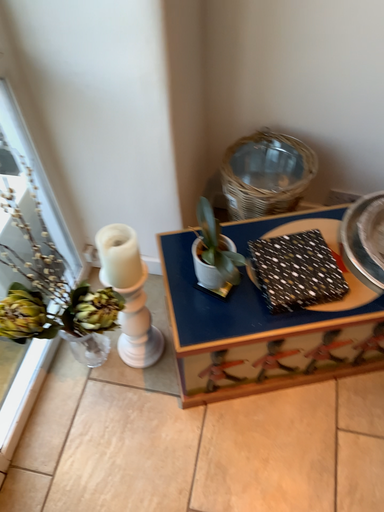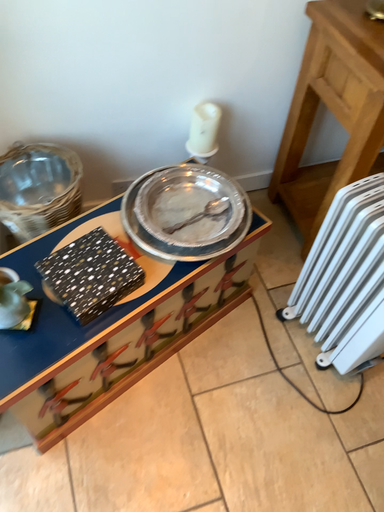
Question: Which way did the camera rotate in the video?

Choices:
 (A) rotated left
 (B) rotated right

Answer: (B)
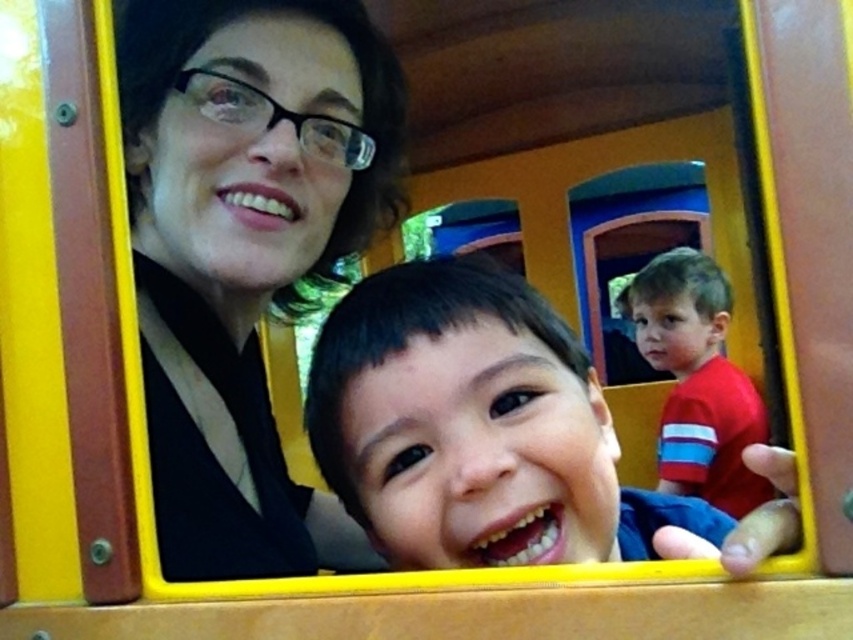
Question: Which point appears closest to the camera in this image?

————

**Stated task:** Format all the items above as a JSON list of strings, one string per line. Skip blank lines and leave out the pictures.

**Task response:**
[
  "Question: Which way did the camera rotate in the video?",
  "Choices:",
  " (A) rotated left",
  " (B) rotated right",
  "Answer: (B)",
  "Question: Which point appears closest to the camera in this image?"
]